Prompt ->
Please reply with one number only: how many lines in the entries below contain the string "switch".

>>

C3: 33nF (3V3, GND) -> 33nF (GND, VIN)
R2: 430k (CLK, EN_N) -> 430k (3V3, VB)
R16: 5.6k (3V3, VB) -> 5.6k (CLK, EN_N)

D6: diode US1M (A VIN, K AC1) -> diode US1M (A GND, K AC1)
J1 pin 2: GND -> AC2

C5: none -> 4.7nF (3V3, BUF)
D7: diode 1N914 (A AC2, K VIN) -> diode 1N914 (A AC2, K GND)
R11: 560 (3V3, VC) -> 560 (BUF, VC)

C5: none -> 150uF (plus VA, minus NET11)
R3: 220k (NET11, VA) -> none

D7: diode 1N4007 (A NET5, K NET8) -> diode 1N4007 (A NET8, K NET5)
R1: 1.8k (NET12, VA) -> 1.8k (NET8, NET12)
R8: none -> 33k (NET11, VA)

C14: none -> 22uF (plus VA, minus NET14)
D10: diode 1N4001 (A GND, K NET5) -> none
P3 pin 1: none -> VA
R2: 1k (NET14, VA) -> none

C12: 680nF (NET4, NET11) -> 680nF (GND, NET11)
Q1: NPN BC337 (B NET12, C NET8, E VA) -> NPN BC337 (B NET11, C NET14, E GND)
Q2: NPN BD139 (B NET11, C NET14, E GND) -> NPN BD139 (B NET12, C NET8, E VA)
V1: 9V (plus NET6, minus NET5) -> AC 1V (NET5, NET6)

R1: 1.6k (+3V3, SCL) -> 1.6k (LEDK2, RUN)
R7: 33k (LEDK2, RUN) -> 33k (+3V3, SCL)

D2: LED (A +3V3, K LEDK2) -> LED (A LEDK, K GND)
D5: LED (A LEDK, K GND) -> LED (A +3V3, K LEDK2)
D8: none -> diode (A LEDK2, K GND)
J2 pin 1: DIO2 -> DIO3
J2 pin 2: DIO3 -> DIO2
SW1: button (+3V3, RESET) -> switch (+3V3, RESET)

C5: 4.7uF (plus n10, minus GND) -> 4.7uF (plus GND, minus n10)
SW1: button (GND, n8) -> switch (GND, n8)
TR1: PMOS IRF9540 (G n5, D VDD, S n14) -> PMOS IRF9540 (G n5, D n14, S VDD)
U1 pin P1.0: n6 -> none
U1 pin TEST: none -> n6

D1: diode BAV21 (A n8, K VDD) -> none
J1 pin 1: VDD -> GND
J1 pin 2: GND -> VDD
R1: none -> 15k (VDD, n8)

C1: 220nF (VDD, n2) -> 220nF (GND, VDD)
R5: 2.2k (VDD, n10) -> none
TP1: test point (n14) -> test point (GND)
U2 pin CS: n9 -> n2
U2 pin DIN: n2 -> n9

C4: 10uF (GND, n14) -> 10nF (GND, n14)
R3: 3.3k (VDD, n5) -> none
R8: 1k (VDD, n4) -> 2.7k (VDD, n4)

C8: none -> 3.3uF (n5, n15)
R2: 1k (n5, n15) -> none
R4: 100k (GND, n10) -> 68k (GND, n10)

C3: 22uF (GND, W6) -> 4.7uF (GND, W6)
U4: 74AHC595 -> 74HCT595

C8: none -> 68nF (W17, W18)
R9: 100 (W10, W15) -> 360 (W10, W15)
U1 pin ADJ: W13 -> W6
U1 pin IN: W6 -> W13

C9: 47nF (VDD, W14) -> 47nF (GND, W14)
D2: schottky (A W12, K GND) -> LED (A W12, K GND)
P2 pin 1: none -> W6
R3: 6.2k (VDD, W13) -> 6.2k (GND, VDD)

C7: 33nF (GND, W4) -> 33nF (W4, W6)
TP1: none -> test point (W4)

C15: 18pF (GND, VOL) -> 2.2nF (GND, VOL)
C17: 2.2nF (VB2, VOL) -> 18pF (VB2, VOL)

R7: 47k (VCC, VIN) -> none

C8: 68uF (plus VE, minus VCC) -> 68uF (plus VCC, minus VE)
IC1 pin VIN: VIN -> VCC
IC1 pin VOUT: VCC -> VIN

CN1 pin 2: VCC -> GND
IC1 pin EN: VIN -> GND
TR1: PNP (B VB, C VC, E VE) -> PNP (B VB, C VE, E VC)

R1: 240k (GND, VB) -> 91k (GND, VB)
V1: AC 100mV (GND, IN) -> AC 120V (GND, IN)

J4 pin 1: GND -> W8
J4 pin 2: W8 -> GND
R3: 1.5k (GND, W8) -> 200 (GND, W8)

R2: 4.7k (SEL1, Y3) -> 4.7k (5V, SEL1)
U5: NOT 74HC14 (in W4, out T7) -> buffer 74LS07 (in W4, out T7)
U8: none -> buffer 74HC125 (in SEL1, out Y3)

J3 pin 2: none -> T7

<<

Exercise response ->
2